╔══
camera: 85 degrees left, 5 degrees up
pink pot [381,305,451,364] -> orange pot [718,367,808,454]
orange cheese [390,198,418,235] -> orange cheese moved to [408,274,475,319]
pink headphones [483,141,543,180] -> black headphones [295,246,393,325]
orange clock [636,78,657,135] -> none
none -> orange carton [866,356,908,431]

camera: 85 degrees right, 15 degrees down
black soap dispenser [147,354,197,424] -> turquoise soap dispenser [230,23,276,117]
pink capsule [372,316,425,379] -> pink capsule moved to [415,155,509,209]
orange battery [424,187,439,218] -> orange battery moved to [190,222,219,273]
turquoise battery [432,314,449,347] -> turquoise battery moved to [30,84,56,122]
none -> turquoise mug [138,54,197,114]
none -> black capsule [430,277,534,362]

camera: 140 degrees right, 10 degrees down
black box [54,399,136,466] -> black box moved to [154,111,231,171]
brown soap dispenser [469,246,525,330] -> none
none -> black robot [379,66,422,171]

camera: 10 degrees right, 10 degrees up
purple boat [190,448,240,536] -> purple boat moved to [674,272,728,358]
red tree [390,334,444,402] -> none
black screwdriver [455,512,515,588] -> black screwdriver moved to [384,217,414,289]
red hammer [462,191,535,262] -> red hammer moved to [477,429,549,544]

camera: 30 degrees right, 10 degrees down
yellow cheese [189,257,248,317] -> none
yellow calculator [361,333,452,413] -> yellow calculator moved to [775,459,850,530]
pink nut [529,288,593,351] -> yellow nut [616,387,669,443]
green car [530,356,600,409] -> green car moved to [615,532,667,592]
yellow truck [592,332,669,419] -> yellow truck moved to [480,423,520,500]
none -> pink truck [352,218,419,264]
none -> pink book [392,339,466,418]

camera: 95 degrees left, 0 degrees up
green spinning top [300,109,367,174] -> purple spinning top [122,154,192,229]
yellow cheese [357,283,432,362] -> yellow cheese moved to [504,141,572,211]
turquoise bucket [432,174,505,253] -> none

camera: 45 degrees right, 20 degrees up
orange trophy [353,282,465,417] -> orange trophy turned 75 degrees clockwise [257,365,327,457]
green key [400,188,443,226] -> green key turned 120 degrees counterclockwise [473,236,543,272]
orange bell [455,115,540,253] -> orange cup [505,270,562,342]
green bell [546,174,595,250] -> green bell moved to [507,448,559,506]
╚══
▶ [What you should do]:
Write the lines again exactly, from the first line of the material above to the line that includes "camera: 95 degrees left, 0 degrees up", both included. Leave out all the rest.

▶ [Task output]:
camera: 85 degrees left, 5 degrees up
pink pot [381,305,451,364] -> orange pot [718,367,808,454]
orange cheese [390,198,418,235] -> orange cheese moved to [408,274,475,319]
pink headphones [483,141,543,180] -> black headphones [295,246,393,325]
orange clock [636,78,657,135] -> none
none -> orange carton [866,356,908,431]

camera: 85 degrees right, 15 degrees down
black soap dispenser [147,354,197,424] -> turquoise soap dispenser [230,23,276,117]
pink capsule [372,316,425,379] -> pink capsule moved to [415,155,509,209]
orange battery [424,187,439,218] -> orange battery moved to [190,222,219,273]
turquoise battery [432,314,449,347] -> turquoise battery moved to [30,84,56,122]
none -> turquoise mug [138,54,197,114]
none -> black capsule [430,277,534,362]

camera: 140 degrees right, 10 degrees down
black box [54,399,136,466] -> black box moved to [154,111,231,171]
brown soap dispenser [469,246,525,330] -> none
none -> black robot [379,66,422,171]

camera: 10 degrees right, 10 degrees up
purple boat [190,448,240,536] -> purple boat moved to [674,272,728,358]
red tree [390,334,444,402] -> none
black screwdriver [455,512,515,588] -> black screwdriver moved to [384,217,414,289]
red hammer [462,191,535,262] -> red hammer moved to [477,429,549,544]

camera: 30 degrees right, 10 degrees down
yellow cheese [189,257,248,317] -> none
yellow calculator [361,333,452,413] -> yellow calculator moved to [775,459,850,530]
pink nut [529,288,593,351] -> yellow nut [616,387,669,443]
green car [530,356,600,409] -> green car moved to [615,532,667,592]
yellow truck [592,332,669,419] -> yellow truck moved to [480,423,520,500]
none -> pink truck [352,218,419,264]
none -> pink book [392,339,466,418]

camera: 95 degrees left, 0 degrees up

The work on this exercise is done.